▸ **DATASET CONTENT**
= Beginning of Section =

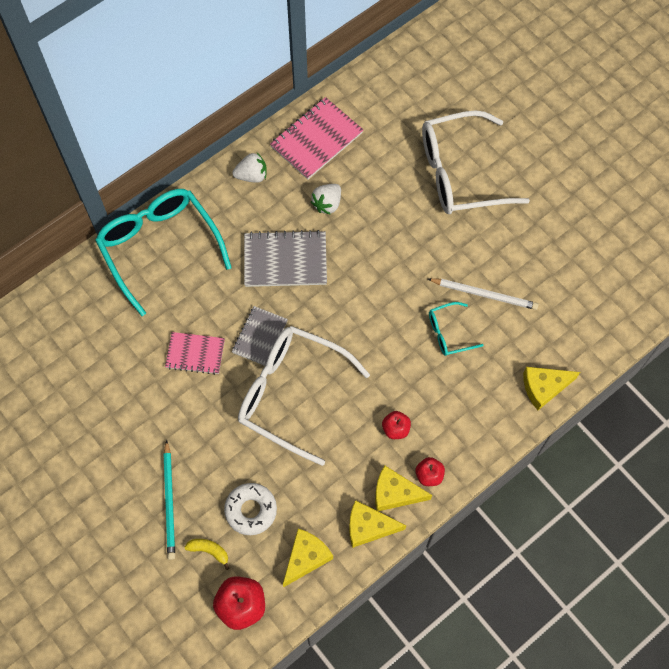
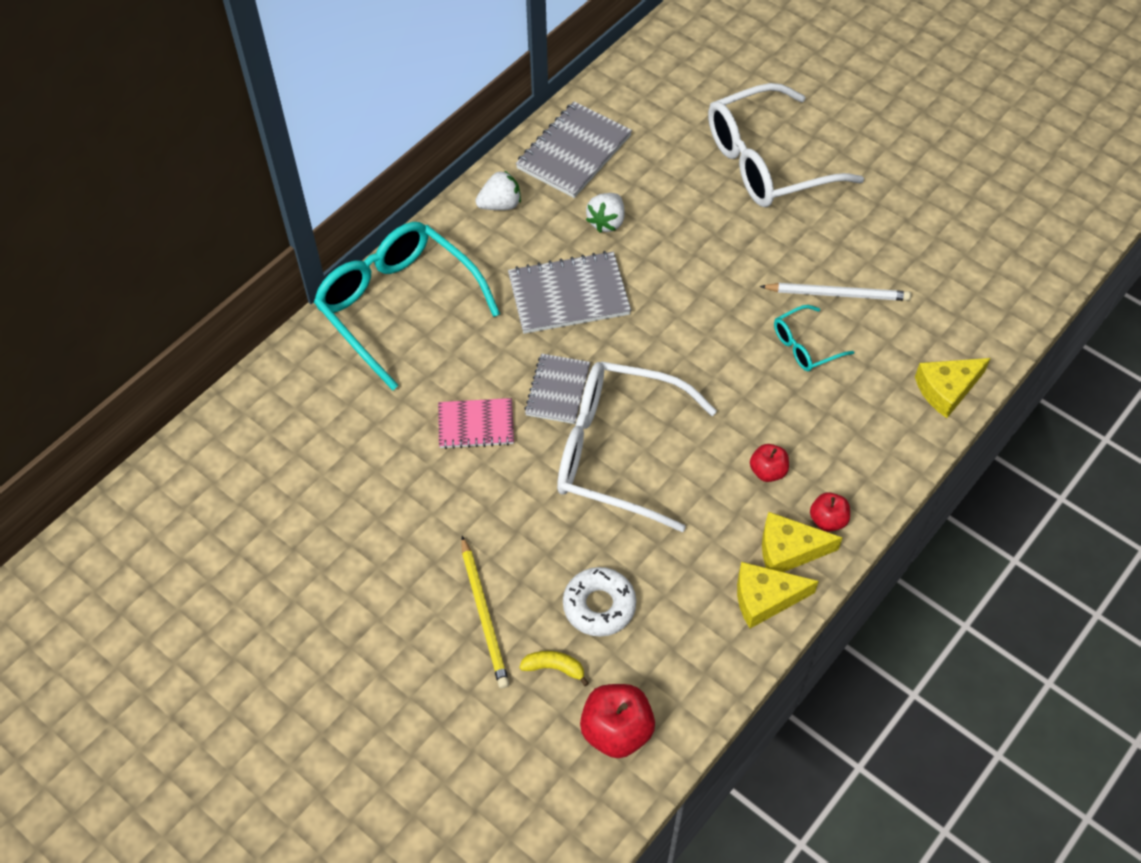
camera: 10 degrees left, 10 degrees down
(169, 502) = (484, 615): turquoise pencil -> yellow pencil
(306, 557) = (690, 652): yellow cheese -> none
(316, 140) = (574, 152): pink notebook -> grey notebook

= End of Section =

▸ **PROMPT**
From the line containing "(306, 557) = (690, 652): yellow" down to the end of the listing above, return each line exactly as it appears and nothing more.

▸ **RESULT**
(306, 557) = (690, 652): yellow cheese -> none
(316, 140) = (574, 152): pink notebook -> grey notebook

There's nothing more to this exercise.